§ **What is being asked**
Below are some records: retype them all exactly, but not the pictures.

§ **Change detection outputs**
══════

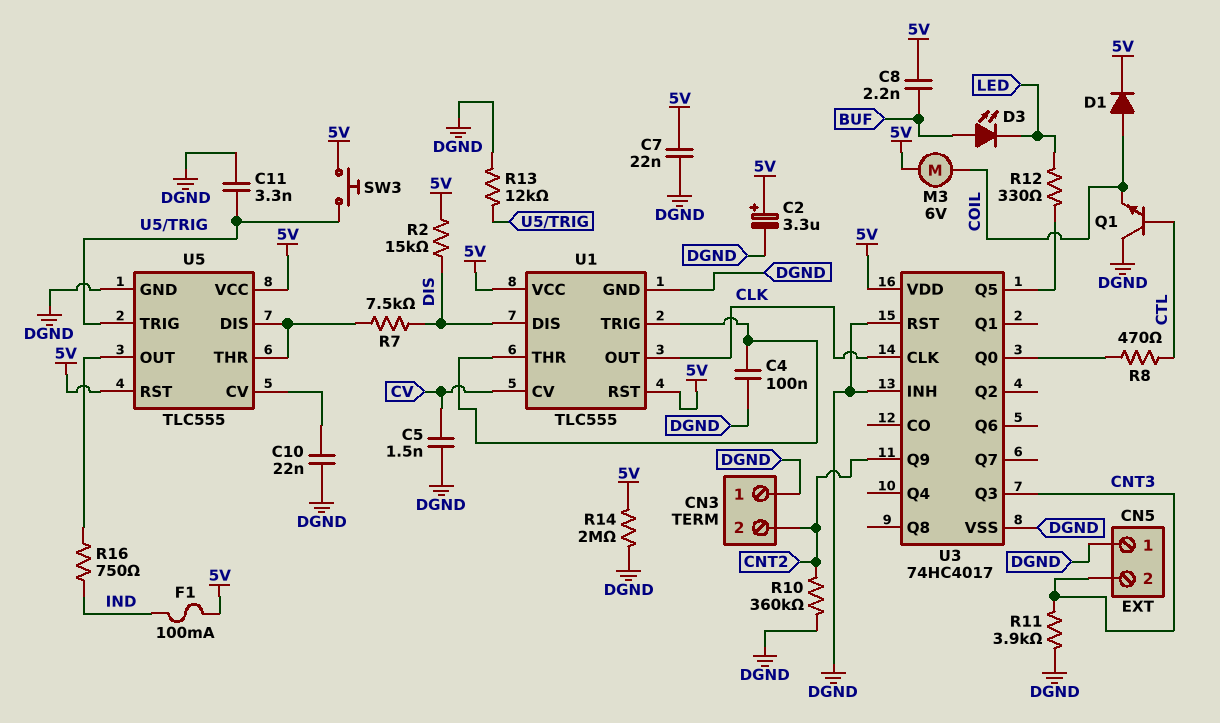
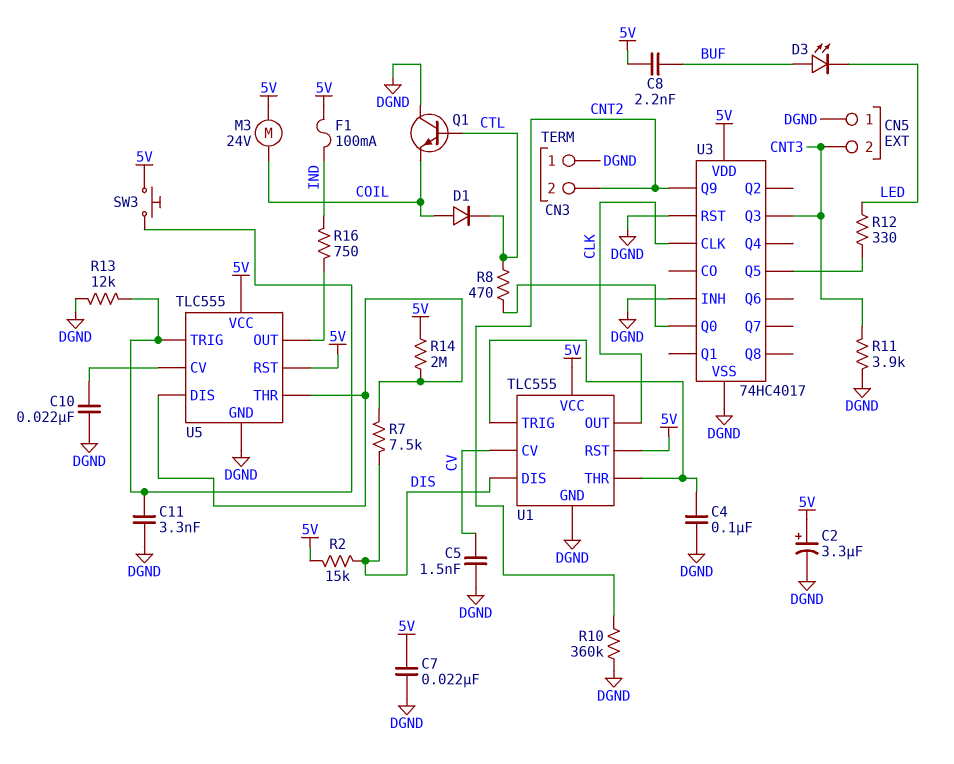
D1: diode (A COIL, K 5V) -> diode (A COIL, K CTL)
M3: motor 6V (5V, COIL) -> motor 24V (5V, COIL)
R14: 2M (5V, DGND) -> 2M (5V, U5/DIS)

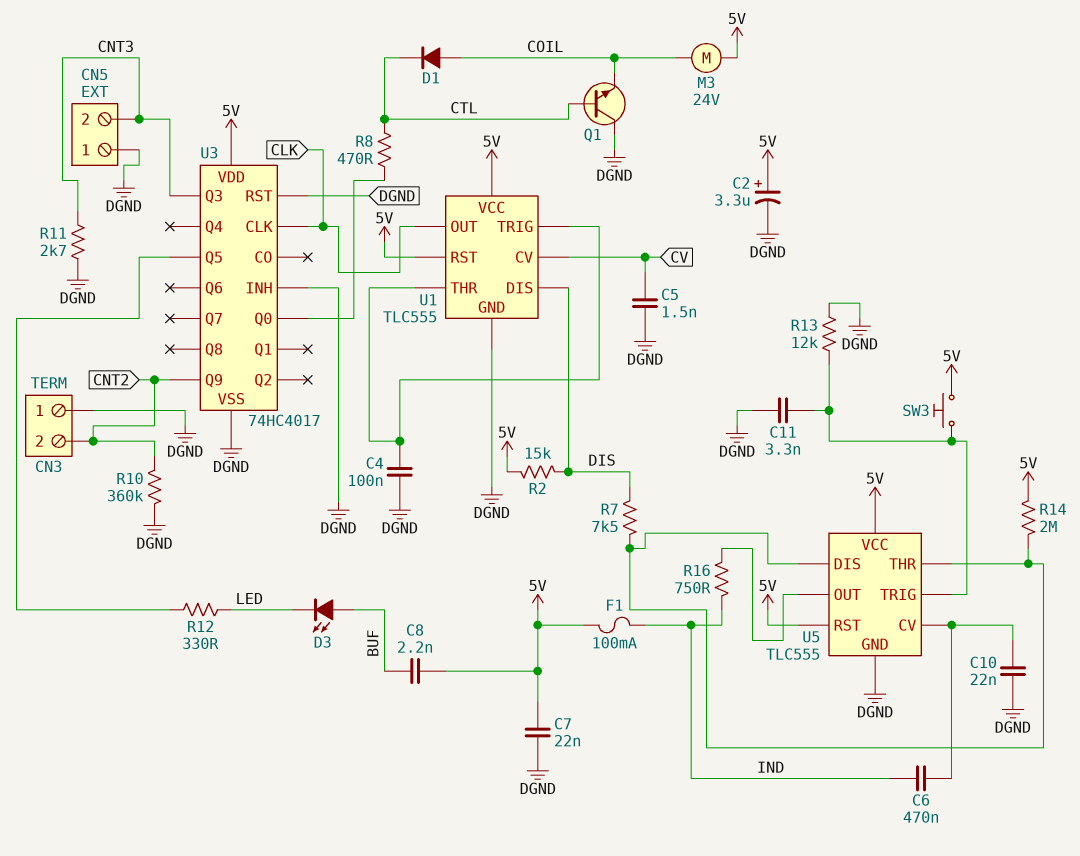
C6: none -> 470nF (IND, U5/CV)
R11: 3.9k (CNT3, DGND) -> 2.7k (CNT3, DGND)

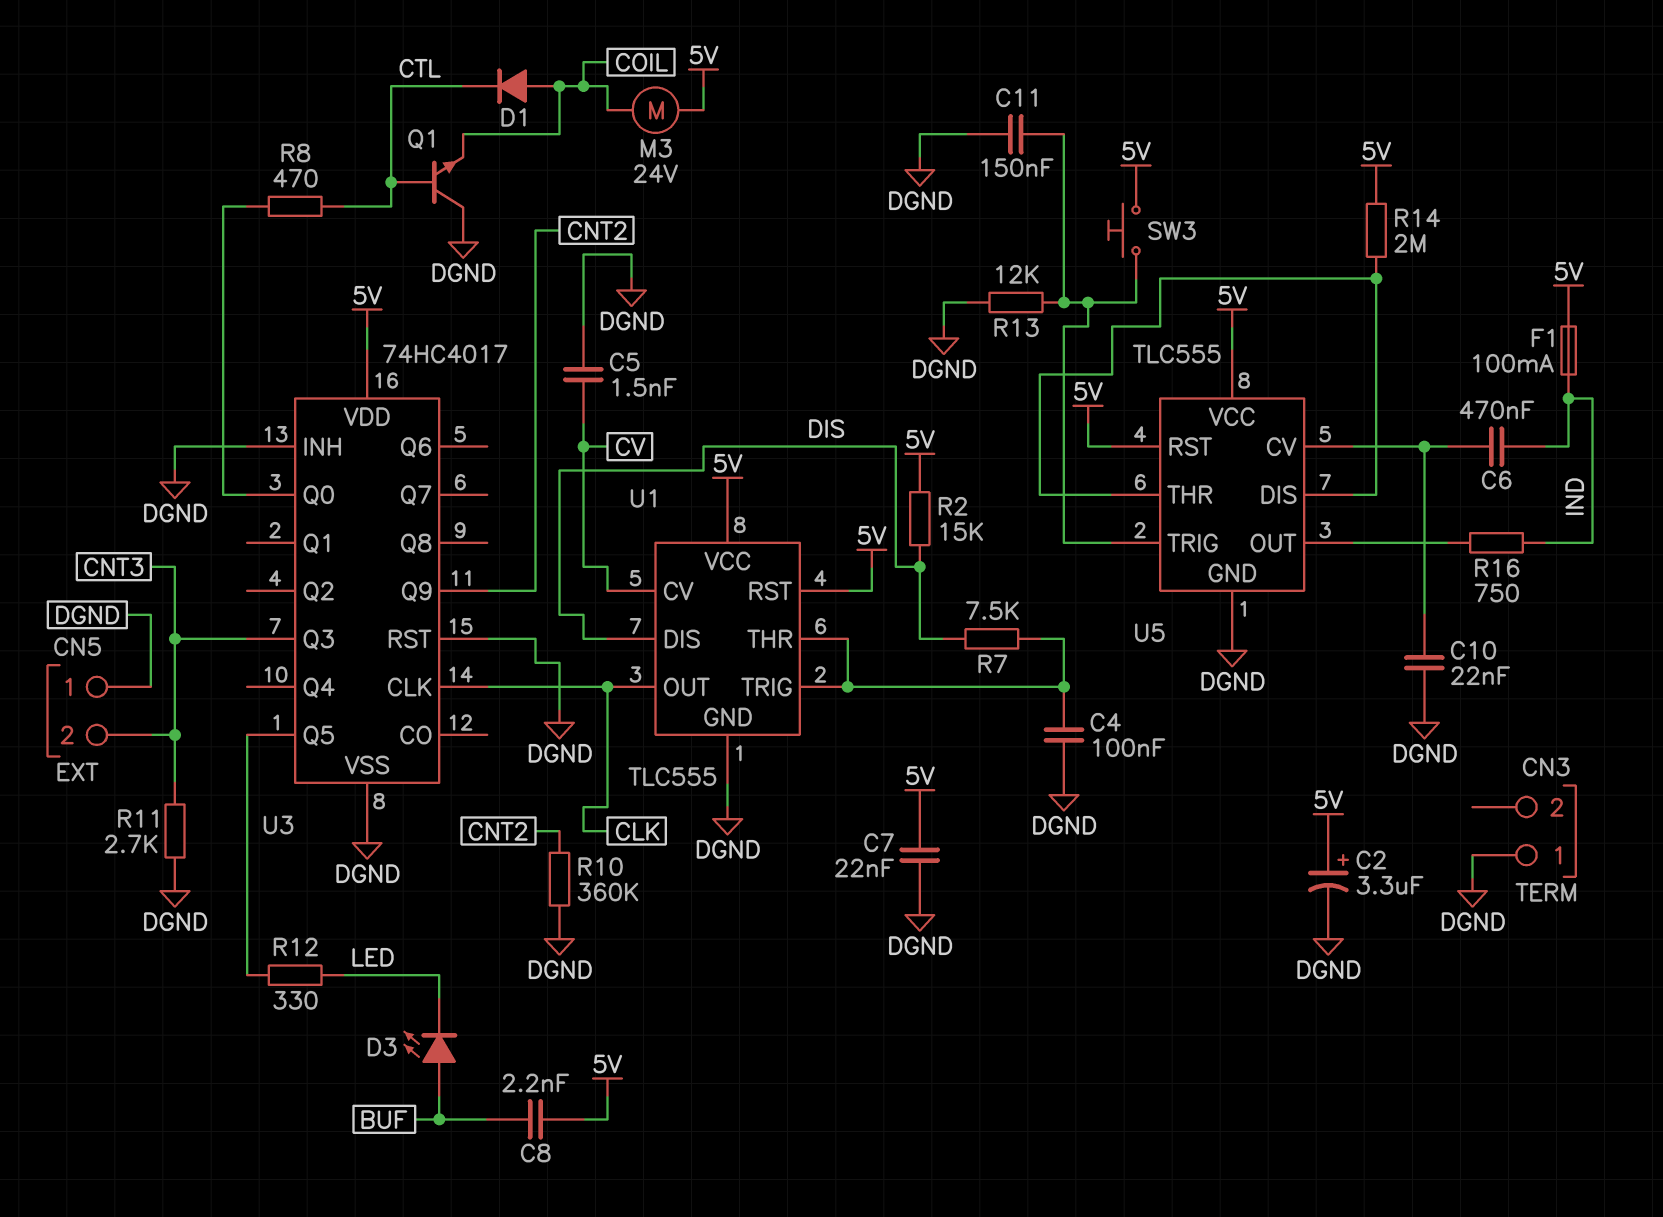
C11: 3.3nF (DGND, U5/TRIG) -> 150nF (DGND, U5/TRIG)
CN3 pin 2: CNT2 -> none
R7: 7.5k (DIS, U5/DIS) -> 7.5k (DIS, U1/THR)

══════

§ **Written answer**
D1: diode (A COIL, K 5V) -> diode (A COIL, K CTL)
M3: motor 6V (5V, COIL) -> motor 24V (5V, COIL)
R14: 2M (5V, DGND) -> 2M (5V, U5/DIS)

C6: none -> 470nF (IND, U5/CV)
R11: 3.9k (CNT3, DGND) -> 2.7k (CNT3, DGND)

C11: 3.3nF (DGND, U5/TRIG) -> 150nF (DGND, U5/TRIG)
CN3 pin 2: CNT2 -> none
R7: 7.5k (DIS, U5/DIS) -> 7.5k (DIS, U1/THR)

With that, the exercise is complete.